## Task directions:
If an entry below holds a picture, leave the picture out and print the rest exactly.

(Edit difference data)
══════
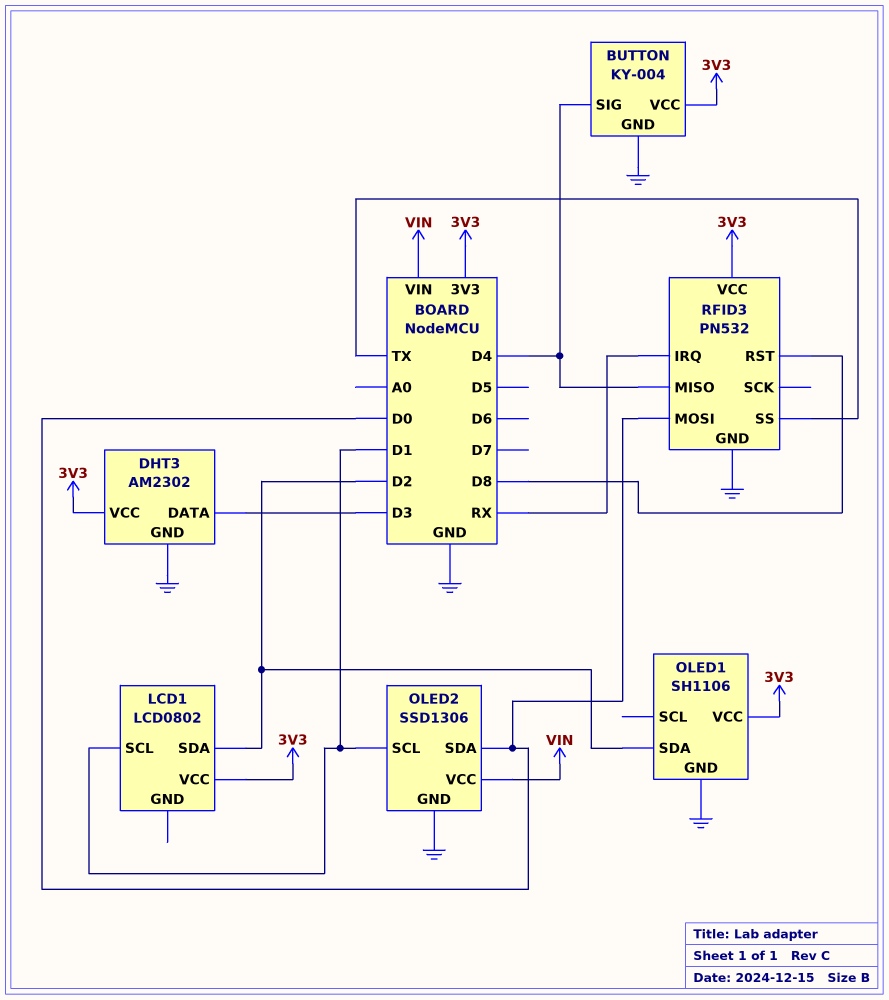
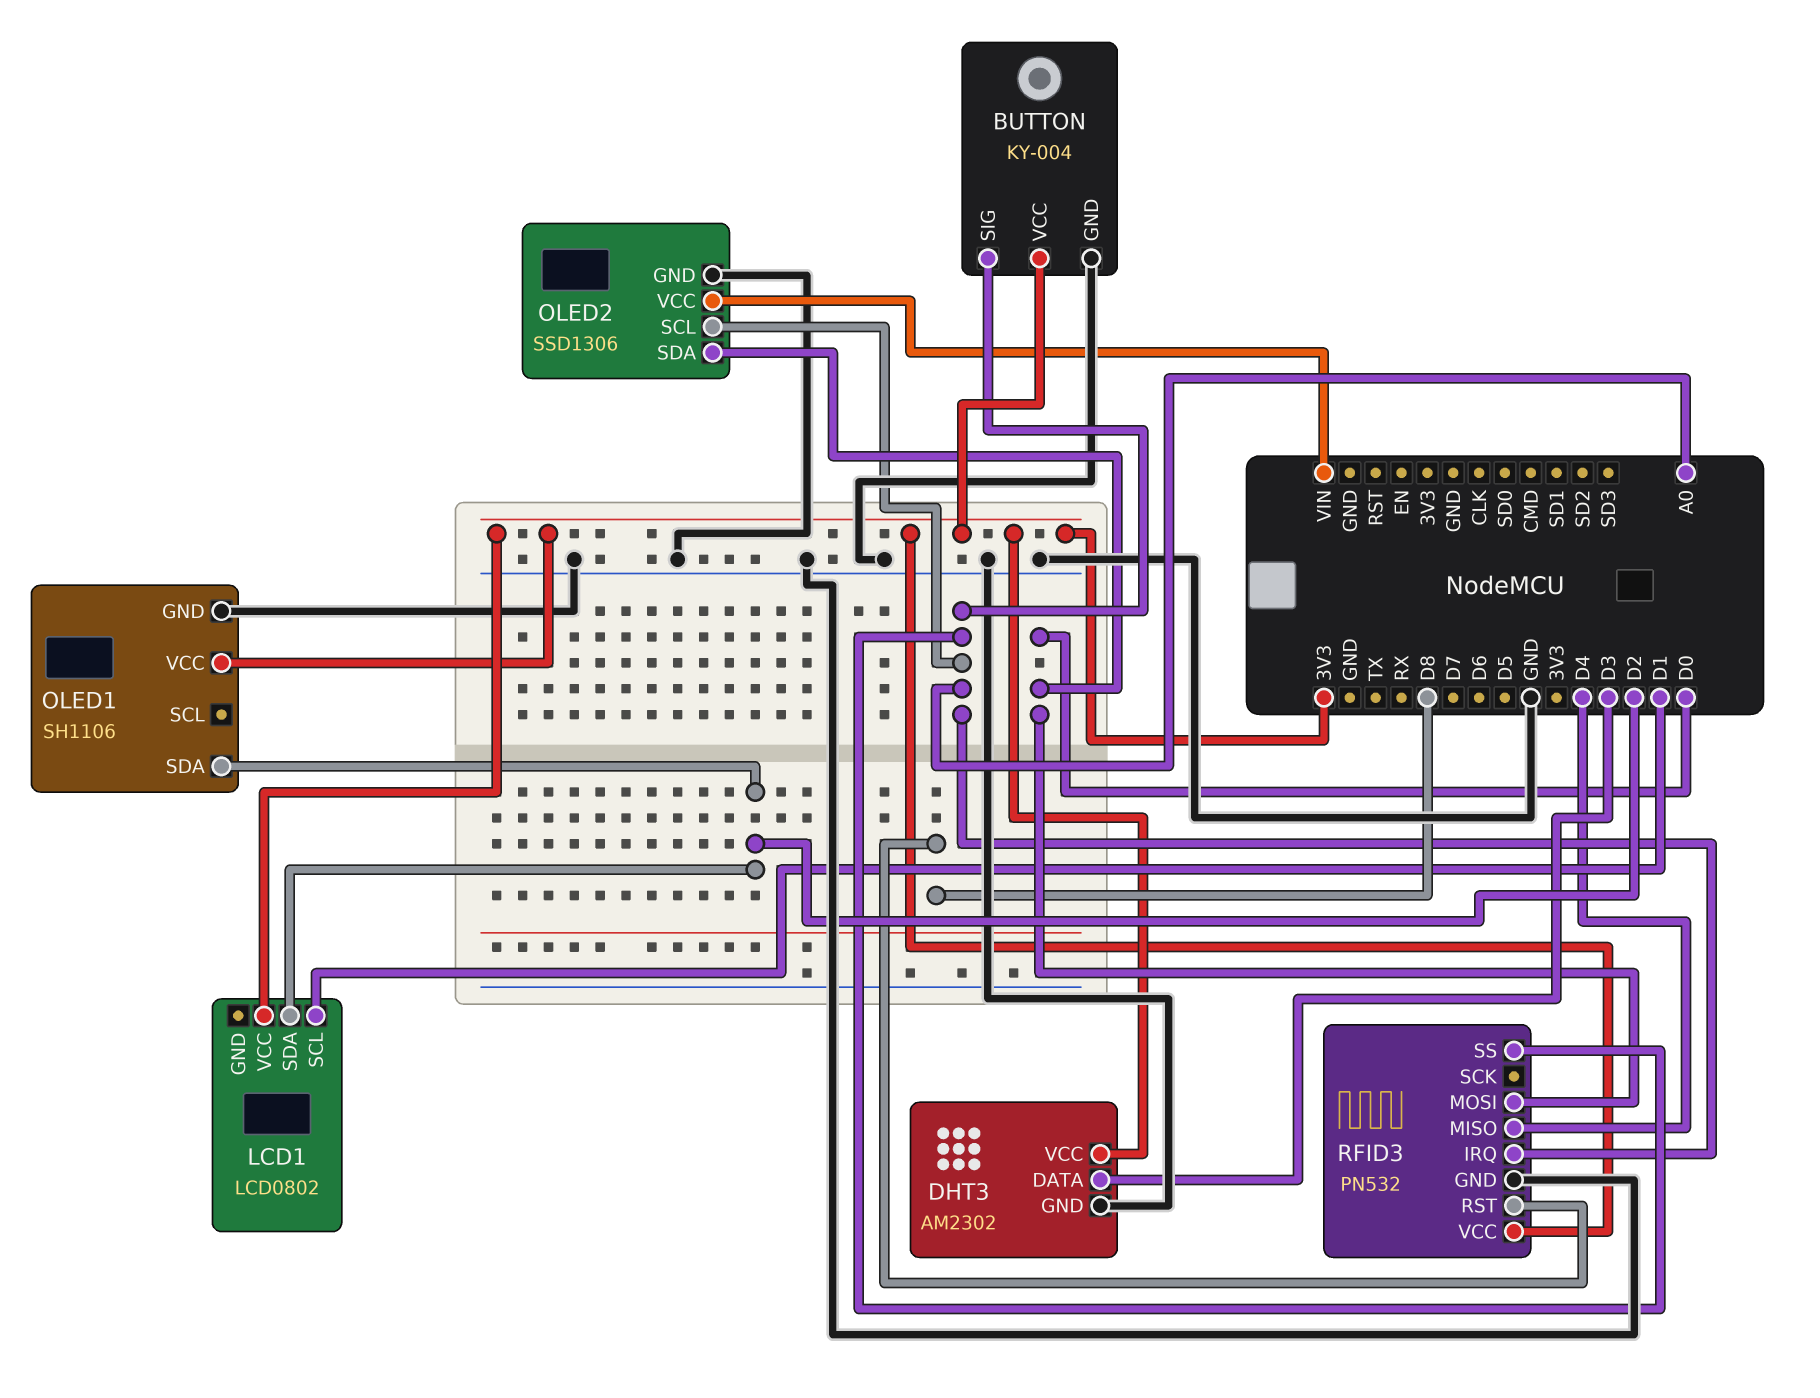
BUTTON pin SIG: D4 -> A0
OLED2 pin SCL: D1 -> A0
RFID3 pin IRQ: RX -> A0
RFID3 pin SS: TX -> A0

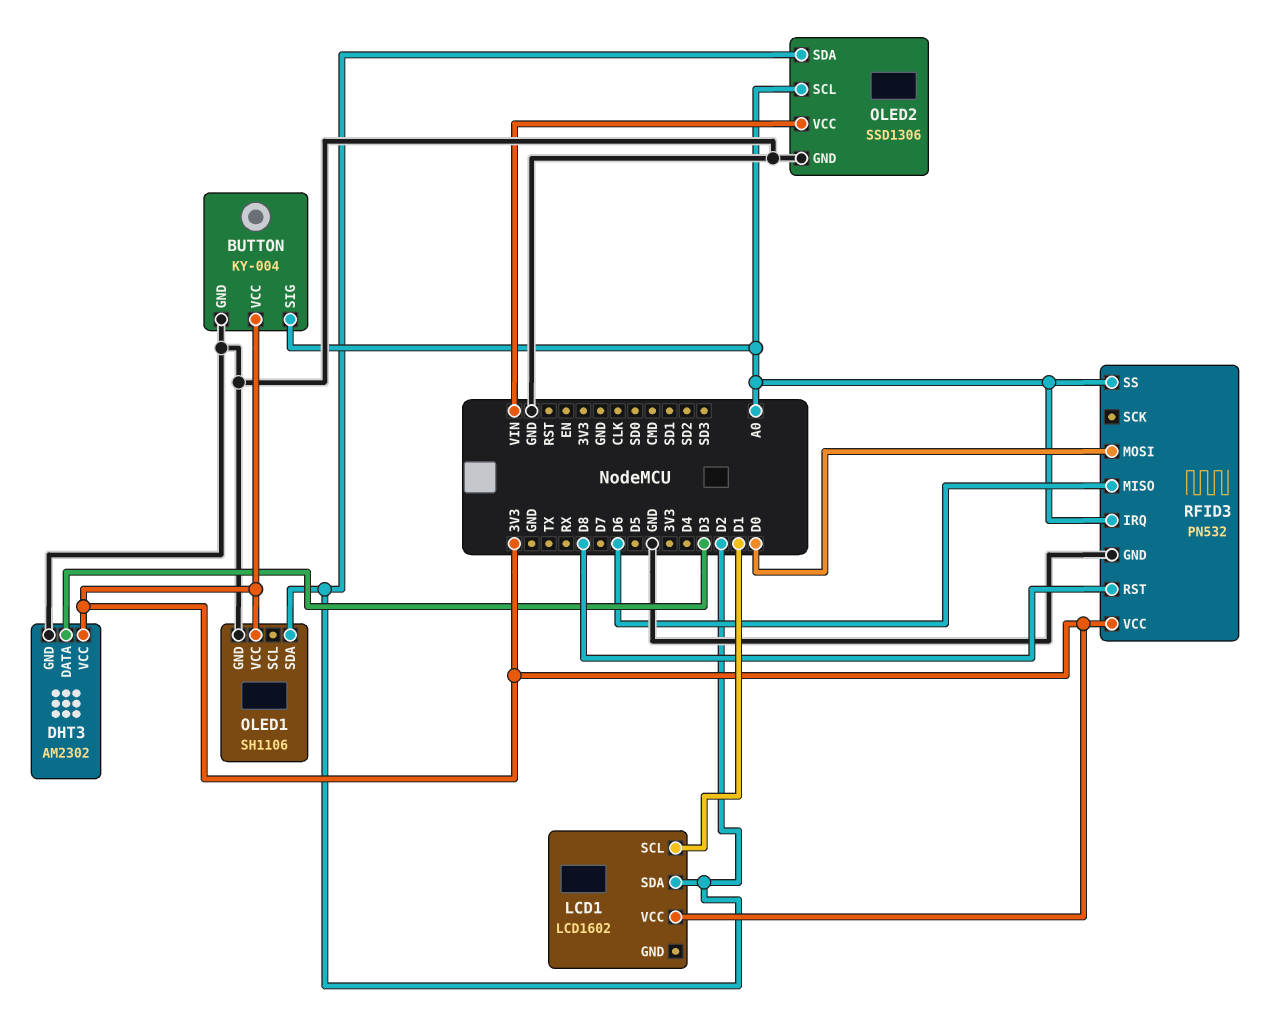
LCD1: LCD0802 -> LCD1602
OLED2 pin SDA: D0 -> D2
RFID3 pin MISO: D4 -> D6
══════
## Answer box:
BUTTON pin SIG: D4 -> A0
OLED2 pin SCL: D1 -> A0
RFID3 pin IRQ: RX -> A0
RFID3 pin SS: TX -> A0

LCD1: LCD0802 -> LCD1602
OLED2 pin SDA: D0 -> D2
RFID3 pin MISO: D4 -> D6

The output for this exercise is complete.